TO BE DONE
Format all of the material below as a numbered list, omitting any blank lines.

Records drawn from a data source
>>
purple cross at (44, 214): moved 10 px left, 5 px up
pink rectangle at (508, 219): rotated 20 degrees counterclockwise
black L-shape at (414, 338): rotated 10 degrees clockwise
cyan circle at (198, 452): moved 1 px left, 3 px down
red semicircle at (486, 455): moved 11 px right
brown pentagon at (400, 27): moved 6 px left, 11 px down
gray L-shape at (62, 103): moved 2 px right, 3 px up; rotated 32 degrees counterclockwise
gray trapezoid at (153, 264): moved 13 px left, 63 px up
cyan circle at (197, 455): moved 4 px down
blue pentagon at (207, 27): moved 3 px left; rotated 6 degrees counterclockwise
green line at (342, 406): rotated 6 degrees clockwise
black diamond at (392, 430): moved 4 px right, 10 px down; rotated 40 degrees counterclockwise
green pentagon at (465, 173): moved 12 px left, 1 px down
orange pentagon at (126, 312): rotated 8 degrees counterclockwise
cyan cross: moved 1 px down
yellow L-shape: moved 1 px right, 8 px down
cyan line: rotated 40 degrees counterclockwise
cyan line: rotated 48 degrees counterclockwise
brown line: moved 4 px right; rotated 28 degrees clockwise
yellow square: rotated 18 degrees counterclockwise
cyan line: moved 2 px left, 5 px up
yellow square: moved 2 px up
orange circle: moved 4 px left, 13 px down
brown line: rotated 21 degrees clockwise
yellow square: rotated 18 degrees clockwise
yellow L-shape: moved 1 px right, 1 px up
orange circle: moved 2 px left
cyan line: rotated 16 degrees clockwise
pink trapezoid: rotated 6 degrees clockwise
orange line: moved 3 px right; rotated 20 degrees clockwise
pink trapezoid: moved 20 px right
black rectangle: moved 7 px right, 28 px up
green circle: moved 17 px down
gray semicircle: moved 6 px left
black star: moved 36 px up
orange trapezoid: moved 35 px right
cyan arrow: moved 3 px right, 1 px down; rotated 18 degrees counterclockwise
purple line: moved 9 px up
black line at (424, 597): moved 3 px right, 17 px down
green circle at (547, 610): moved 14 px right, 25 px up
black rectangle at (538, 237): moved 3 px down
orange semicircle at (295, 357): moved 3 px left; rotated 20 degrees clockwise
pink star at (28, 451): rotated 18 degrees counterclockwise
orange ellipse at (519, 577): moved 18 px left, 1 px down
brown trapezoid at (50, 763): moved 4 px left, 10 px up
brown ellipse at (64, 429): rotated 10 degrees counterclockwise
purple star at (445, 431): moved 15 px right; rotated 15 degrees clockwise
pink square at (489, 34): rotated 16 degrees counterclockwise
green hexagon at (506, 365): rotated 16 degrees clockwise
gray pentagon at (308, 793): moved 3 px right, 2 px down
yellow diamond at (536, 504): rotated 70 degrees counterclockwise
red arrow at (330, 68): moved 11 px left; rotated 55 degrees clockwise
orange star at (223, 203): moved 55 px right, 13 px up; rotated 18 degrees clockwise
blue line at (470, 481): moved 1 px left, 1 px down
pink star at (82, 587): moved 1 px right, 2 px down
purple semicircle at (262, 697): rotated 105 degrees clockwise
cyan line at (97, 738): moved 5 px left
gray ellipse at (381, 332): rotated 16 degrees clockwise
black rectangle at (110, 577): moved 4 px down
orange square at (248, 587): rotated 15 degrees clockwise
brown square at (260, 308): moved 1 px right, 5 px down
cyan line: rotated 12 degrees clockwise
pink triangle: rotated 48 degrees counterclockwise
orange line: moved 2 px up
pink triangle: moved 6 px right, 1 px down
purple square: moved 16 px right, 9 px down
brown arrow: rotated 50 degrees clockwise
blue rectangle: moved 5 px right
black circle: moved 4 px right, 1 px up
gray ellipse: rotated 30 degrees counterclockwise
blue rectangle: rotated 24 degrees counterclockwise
<<
ANSWER BELOW
1. purple cross at (44, 214): moved 10 px left, 5 px up
2. pink rectangle at (508, 219): rotated 20 degrees counterclockwise
3. black L-shape at (414, 338): rotated 10 degrees clockwise
4. cyan circle at (198, 452): moved 1 px left, 3 px down
5. red semicircle at (486, 455): moved 11 px right
6. brown pentagon at (400, 27): moved 6 px left, 11 px down
7. gray L-shape at (62, 103): moved 2 px right, 3 px up; rotated 32 degrees counterclockwise
8. gray trapezoid at (153, 264): moved 13 px left, 63 px up
9. cyan circle at (197, 455): moved 4 px down
10. blue pentagon at (207, 27): moved 3 px left; rotated 6 degrees counterclockwise
11. green line at (342, 406): rotated 6 degrees clockwise
12. black diamond at (392, 430): moved 4 px right, 10 px down; rotated 40 degrees counterclockwise
13. green pentagon at (465, 173): moved 12 px left, 1 px down
14. orange pentagon at (126, 312): rotated 8 degrees counterclockwise
15. cyan cross: moved 1 px down
16. yellow L-shape: moved 1 px right, 8 px down
17. cyan line: rotated 40 degrees counterclockwise
18. cyan line: rotated 48 degrees counterclockwise
19. brown line: moved 4 px right; rotated 28 degrees clockwise
20. yellow square: rotated 18 degrees counterclockwise
21. cyan line: moved 2 px left, 5 px up
22. yellow square: moved 2 px up
23. orange circle: moved 4 px left, 13 px down
24. brown line: rotated 21 degrees clockwise
25. yellow square: rotated 18 degrees clockwise
26. yellow L-shape: moved 1 px right, 1 px up
27. orange circle: moved 2 px left
28. cyan line: rotated 16 degrees clockwise
29. pink trapezoid: rotated 6 degrees clockwise
30. orange line: moved 3 px right; rotated 20 degrees clockwise
31. pink trapezoid: moved 20 px right
32. black rectangle: moved 7 px right, 28 px up
33. green circle: moved 17 px down
34. gray semicircle: moved 6 px left
35. black star: moved 36 px up
36. orange trapezoid: moved 35 px right
37. cyan arrow: moved 3 px right, 1 px down; rotated 18 degrees counterclockwise
38. purple line: moved 9 px up
39. black line at (424, 597): moved 3 px right, 17 px down
40. green circle at (547, 610): moved 14 px right, 25 px up
41. black rectangle at (538, 237): moved 3 px down
42. orange semicircle at (295, 357): moved 3 px left; rotated 20 degrees clockwise
43. pink star at (28, 451): rotated 18 degrees counterclockwise
44. orange ellipse at (519, 577): moved 18 px left, 1 px down
45. brown trapezoid at (50, 763): moved 4 px left, 10 px up
46. brown ellipse at (64, 429): rotated 10 degrees counterclockwise
47. purple star at (445, 431): moved 15 px right; rotated 15 degrees clockwise
48. pink square at (489, 34): rotated 16 degrees counterclockwise
49. green hexagon at (506, 365): rotated 16 degrees clockwise
50. gray pentagon at (308, 793): moved 3 px right, 2 px down
51. yellow diamond at (536, 504): rotated 70 degrees counterclockwise
52. red arrow at (330, 68): moved 11 px left; rotated 55 degrees clockwise
53. orange star at (223, 203): moved 55 px right, 13 px up; rotated 18 degrees clockwise
54. blue line at (470, 481): moved 1 px left, 1 px down
55. pink star at (82, 587): moved 1 px right, 2 px down
56. purple semicircle at (262, 697): rotated 105 degrees clockwise
57. cyan line at (97, 738): moved 5 px left
58. gray ellipse at (381, 332): rotated 16 degrees clockwise
59. black rectangle at (110, 577): moved 4 px down
60. orange square at (248, 587): rotated 15 degrees clockwise
61. brown square at (260, 308): moved 1 px right, 5 px down
62. cyan line: rotated 12 degrees clockwise
63. pink triangle: rotated 48 degrees counterclockwise
64. orange line: moved 2 px up
65. pink triangle: moved 6 px right, 1 px down
66. purple square: moved 16 px right, 9 px down
67. brown arrow: rotated 50 degrees clockwise
68. blue rectangle: moved 5 px right
69. black circle: moved 4 px right, 1 px up
70. gray ellipse: rotated 30 degrees counterclockwise
71. blue rectangle: rotated 24 degrees counterclockwise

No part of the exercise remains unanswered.